#### WHAT YOU WILL DO
Write out the data exactly from its first line onward, ending with the line in which "blue_pasubik; purple_kadepe (3rd from left)" appears.

(Before-and-after object lists)
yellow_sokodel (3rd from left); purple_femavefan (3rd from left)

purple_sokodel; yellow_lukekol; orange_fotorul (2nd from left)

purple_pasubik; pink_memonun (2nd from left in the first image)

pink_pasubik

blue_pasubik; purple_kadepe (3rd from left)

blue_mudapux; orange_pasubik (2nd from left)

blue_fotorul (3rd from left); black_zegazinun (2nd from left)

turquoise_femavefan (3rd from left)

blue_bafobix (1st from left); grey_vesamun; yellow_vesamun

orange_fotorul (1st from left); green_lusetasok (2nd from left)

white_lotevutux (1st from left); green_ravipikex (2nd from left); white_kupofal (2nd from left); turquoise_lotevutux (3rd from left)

#### SOLUTION
yellow_sokodel (3rd from left); purple_femavefan (3rd from left)

purple_sokodel; yellow_lukekol; orange_fotorul (2nd from left)

purple_pasubik; pink_memonun (2nd from left in the first image)

pink_pasubik

blue_pasubik; purple_kadepe (3rd from left)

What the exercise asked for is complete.